• **STUDY MATERIAL**
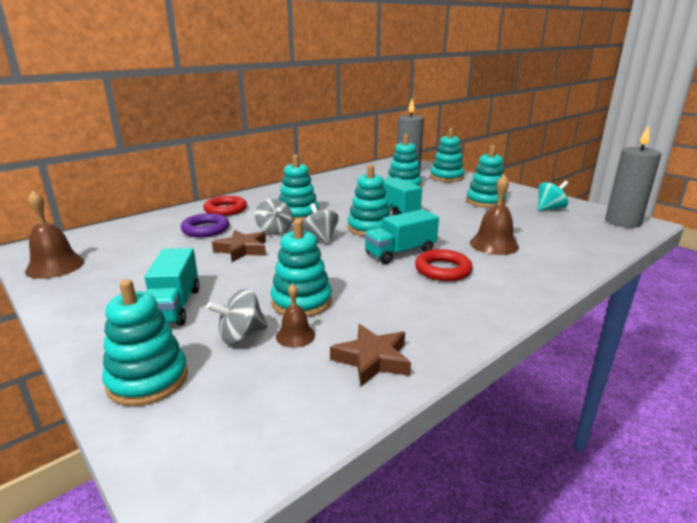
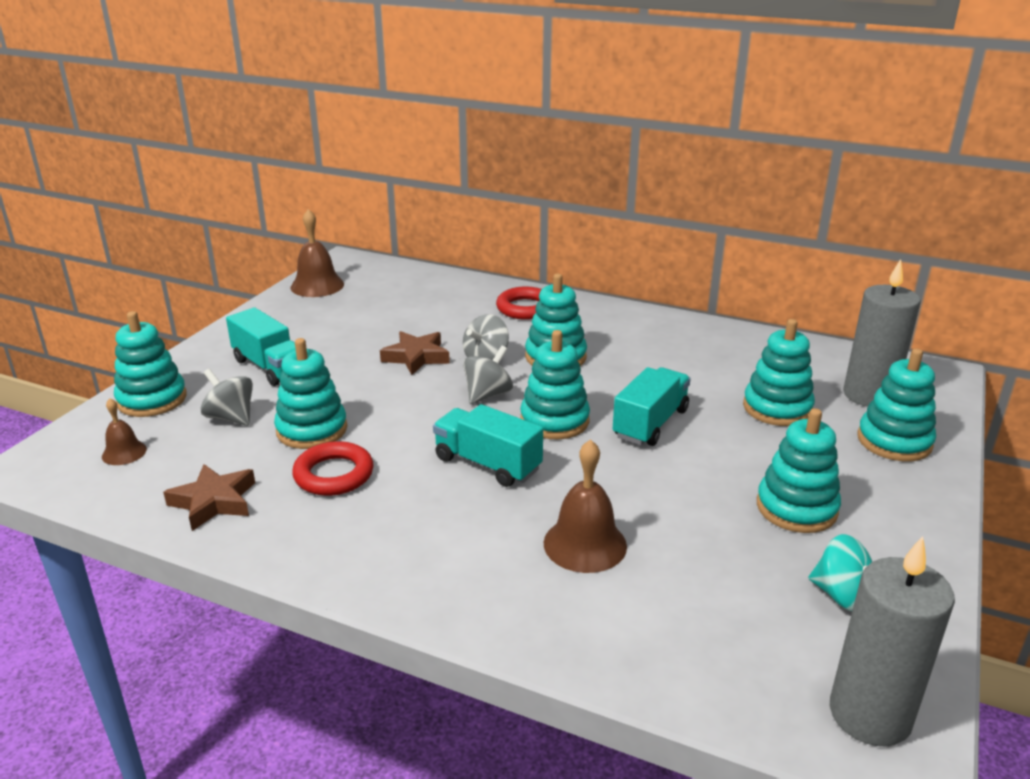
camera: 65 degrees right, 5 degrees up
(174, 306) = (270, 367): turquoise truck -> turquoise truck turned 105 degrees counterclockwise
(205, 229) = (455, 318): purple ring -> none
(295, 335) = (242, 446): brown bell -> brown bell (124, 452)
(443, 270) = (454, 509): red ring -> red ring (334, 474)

• **TASK GOAL**
The lines from the beginning of the listing above through the line holding "(295, 335) = (242, 446): brown" are to be duplicated exactly, and the pictures omitted.

• **ANSWER TO THIS TASK**
camera: 65 degrees right, 5 degrees up
(174, 306) = (270, 367): turquoise truck -> turquoise truck turned 105 degrees counterclockwise
(205, 229) = (455, 318): purple ring -> none
(295, 335) = (242, 446): brown bell -> brown bell (124, 452)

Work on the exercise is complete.